-- INPUT DATA follows --

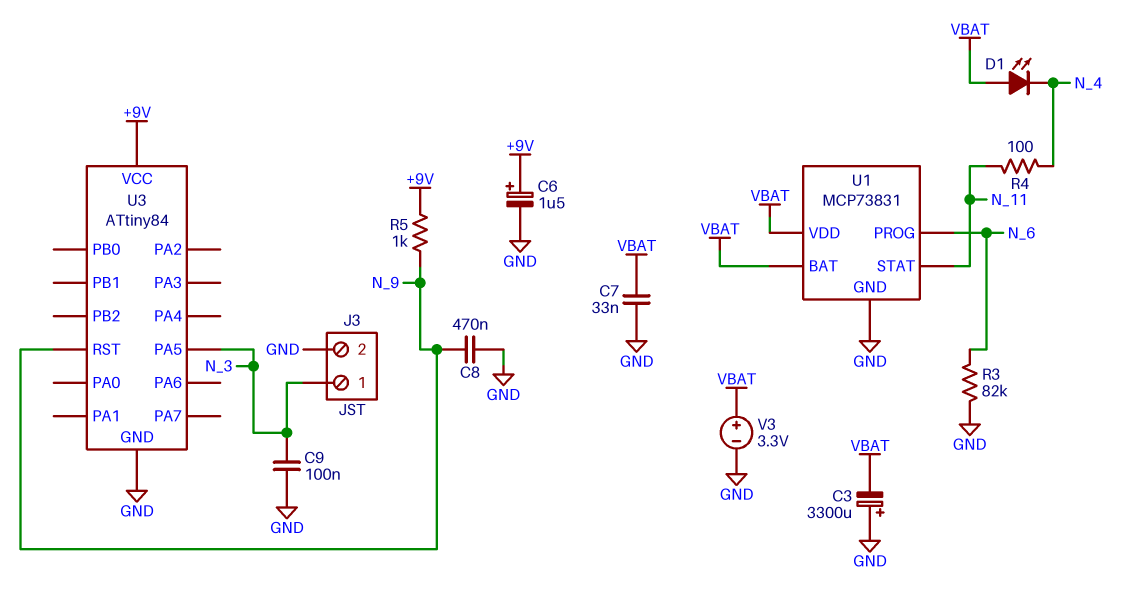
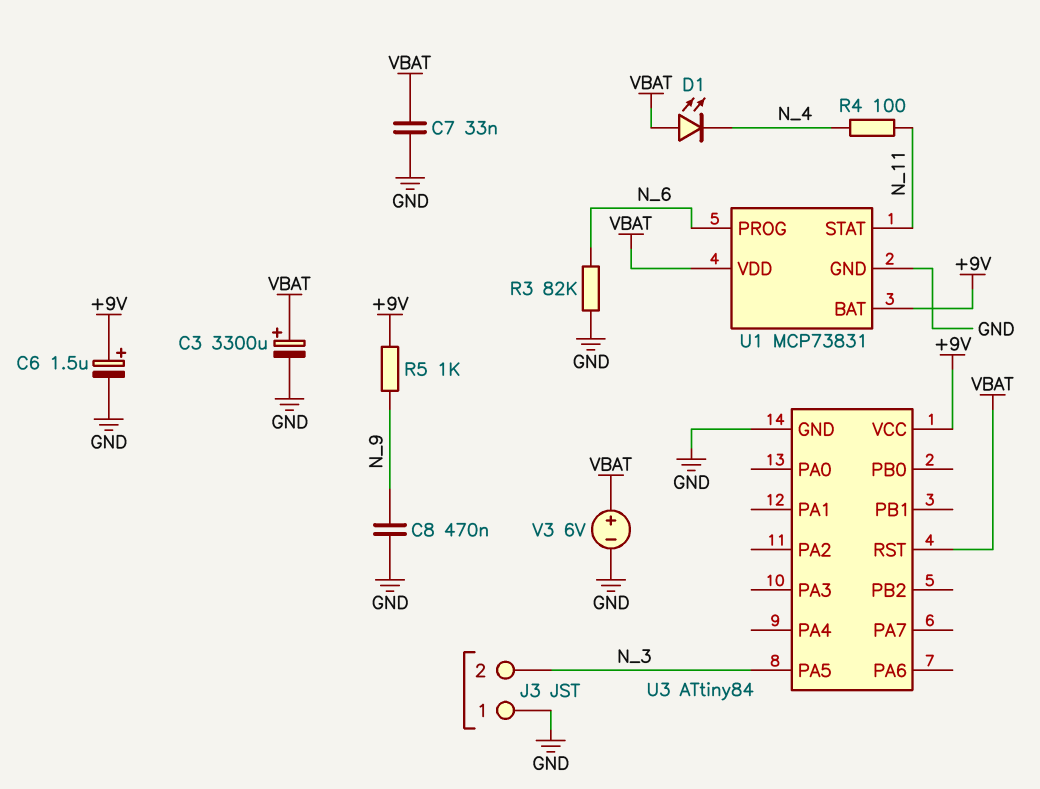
C3: 3300uF (plus GND, minus VBAT) -> 3300uF (plus VBAT, minus GND)
C9: 100nF (GND, N_3) -> none
J3 pin 1: N_3 -> GND
J3 pin 2: GND -> N_3
U1 pin BAT: VBAT -> +9V
U3 pin RST: N_9 -> VBAT
V3: 3.3V (plus VBAT, minus GND) -> 6V (plus VBAT, minus GND)

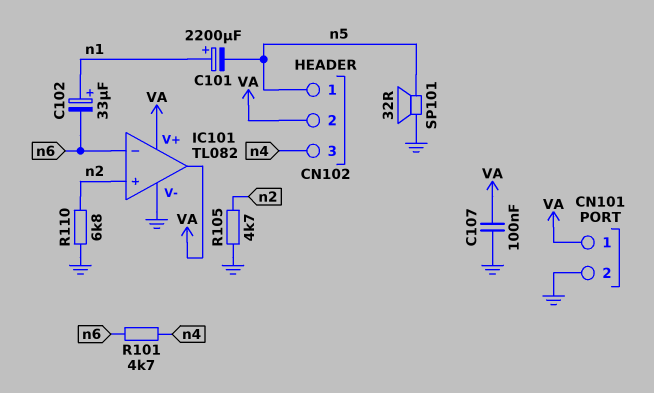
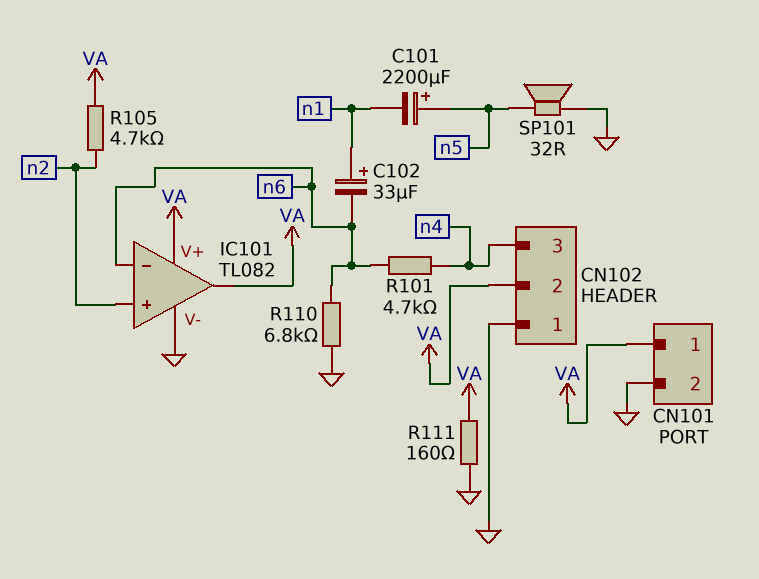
C101: 2200uF (plus n1, minus n5) -> 2200uF (plus n5, minus n1)
C107: 100nF (GND, VA) -> none
CN102 pin 1: n5 -> GND
R105: 4.7k (GND, n2) -> 4.7k (VA, n2)
R110: 6.8k (GND, n2) -> 6.8k (GND, n6)
R111: none -> 160 (GND, VA)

-- INPUT DATA concluded --

## PROBLEM REQUIREMENTS
Which lines of the entries above contain the string "minus"? Copy each one.

## TASK ANSWER
C3: 3300uF (plus GND, minus VBAT) -> 3300uF (plus VBAT, minus GND)
V3: 3.3V (plus VBAT, minus GND) -> 6V (plus VBAT, minus GND)
C101: 2200uF (plus n1, minus n5) -> 2200uF (plus n5, minus n1)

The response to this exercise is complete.